▶ [WHAT IS NEEDED]
For this listing, the lines between the one holding "gray circle: moved 2 px up" and the one holding "black square: moved 2 px right", inclusive, must be set down exactly.

▶ [PROVIDED RECORDS]
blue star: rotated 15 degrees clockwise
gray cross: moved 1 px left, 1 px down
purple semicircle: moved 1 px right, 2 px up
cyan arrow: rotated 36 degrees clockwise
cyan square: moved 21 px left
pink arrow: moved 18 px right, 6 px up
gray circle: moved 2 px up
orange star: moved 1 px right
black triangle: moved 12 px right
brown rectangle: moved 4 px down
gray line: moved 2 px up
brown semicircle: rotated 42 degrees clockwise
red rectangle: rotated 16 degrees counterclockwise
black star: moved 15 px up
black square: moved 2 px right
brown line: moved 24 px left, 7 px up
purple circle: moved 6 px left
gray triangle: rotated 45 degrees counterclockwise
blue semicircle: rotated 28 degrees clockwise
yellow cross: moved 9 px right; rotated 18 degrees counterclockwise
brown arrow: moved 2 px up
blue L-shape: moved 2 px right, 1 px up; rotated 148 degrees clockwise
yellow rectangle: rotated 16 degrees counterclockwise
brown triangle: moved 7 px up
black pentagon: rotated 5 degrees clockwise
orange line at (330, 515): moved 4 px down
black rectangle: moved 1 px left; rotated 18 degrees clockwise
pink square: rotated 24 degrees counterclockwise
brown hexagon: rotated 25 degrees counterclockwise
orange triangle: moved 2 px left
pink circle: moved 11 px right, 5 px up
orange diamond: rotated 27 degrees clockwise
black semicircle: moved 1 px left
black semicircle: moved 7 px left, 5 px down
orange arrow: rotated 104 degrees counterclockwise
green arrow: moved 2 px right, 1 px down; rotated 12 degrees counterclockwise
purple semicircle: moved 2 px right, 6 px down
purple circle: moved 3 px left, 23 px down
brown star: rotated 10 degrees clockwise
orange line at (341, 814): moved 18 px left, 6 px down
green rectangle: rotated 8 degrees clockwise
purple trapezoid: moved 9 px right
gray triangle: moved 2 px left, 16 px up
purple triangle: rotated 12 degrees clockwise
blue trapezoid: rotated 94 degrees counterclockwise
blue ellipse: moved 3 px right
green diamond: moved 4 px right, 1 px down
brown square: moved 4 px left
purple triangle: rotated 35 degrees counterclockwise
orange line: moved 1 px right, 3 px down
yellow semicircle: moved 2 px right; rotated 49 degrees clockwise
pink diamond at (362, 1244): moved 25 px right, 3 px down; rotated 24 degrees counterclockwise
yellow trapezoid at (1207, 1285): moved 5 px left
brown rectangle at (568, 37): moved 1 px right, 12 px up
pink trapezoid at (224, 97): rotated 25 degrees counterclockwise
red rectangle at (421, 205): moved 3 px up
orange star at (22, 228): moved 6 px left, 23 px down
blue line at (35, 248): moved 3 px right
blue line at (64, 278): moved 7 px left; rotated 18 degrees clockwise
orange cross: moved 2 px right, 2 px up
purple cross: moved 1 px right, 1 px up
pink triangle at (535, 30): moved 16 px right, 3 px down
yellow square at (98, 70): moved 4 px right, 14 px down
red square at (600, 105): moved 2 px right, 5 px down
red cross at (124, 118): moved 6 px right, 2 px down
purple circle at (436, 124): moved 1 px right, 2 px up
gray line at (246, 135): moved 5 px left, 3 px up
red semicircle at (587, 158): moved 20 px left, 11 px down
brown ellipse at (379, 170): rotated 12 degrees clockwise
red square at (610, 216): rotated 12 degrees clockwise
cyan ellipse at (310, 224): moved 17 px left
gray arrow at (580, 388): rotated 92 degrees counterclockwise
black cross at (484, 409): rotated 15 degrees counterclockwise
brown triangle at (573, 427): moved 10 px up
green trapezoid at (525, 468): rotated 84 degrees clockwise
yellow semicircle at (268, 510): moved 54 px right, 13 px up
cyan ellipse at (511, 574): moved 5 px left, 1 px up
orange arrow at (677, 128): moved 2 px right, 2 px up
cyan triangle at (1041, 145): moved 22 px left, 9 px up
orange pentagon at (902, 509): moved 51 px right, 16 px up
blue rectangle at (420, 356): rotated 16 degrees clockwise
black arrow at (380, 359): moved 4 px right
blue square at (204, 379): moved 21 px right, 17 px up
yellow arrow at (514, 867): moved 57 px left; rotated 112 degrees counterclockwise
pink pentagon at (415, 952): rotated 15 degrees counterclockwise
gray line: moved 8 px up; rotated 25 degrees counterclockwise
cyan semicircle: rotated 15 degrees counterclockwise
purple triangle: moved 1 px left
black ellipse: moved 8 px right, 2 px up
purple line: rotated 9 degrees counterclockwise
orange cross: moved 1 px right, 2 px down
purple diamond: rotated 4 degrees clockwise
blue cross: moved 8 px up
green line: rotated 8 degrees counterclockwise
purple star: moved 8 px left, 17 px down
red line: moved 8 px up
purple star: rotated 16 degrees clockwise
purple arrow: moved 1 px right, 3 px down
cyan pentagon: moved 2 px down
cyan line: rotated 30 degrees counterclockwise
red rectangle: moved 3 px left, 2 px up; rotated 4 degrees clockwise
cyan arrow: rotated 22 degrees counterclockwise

▶ [ANSWER TO THE EXERCISE]
gray circle: moved 2 px up
orange star: moved 1 px right
black triangle: moved 12 px right
brown rectangle: moved 4 px down
gray line: moved 2 px up
brown semicircle: rotated 42 degrees clockwise
red rectangle: rotated 16 degrees counterclockwise
black star: moved 15 px up
black square: moved 2 px right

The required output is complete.